# Exercise materials:
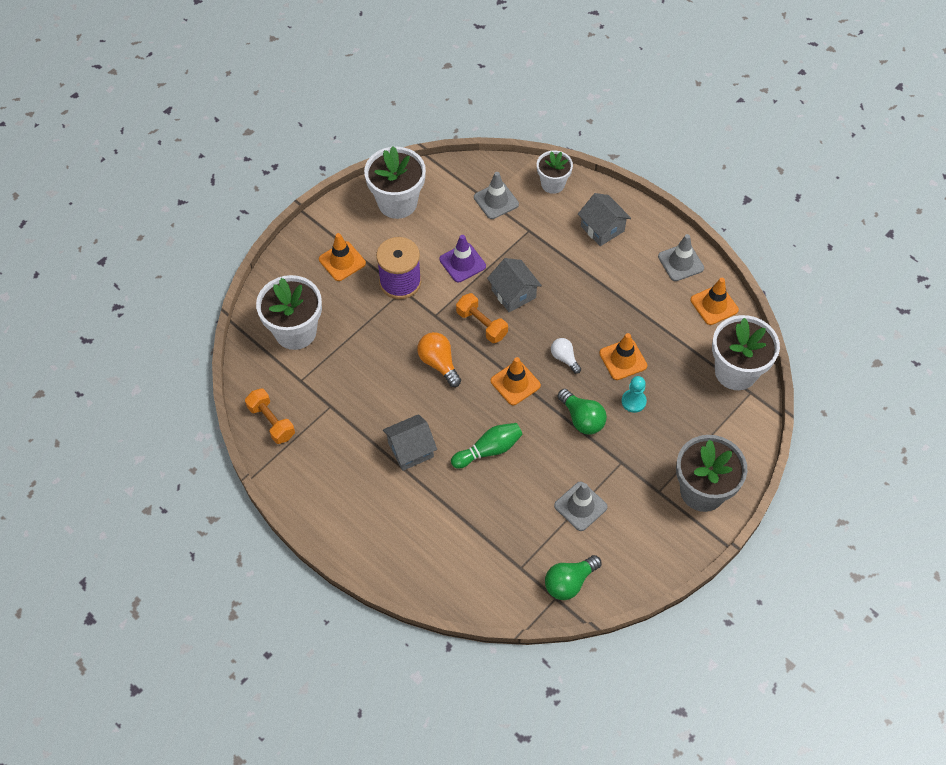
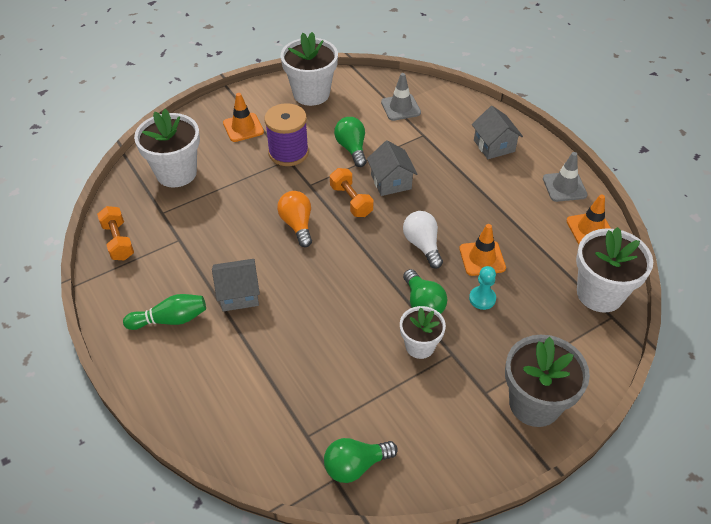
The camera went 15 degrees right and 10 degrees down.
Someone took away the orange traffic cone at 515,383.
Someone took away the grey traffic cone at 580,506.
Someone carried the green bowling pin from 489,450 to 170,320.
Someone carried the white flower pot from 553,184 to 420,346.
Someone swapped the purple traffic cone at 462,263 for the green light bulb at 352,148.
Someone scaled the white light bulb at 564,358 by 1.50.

# What this task involves:
Apart from the pictures, all of the data must be duplicated exactly as shown above.

# Exercise result:
The camera went 15 degrees right and 10 degrees down.
Someone took away the orange traffic cone at 515,383.
Someone took away the grey traffic cone at 580,506.
Someone carried the green bowling pin from 489,450 to 170,320.
Someone carried the white flower pot from 553,184 to 420,346.
Someone swapped the purple traffic cone at 462,263 for the green light bulb at 352,148.
Someone scaled the white light bulb at 564,358 by 1.50.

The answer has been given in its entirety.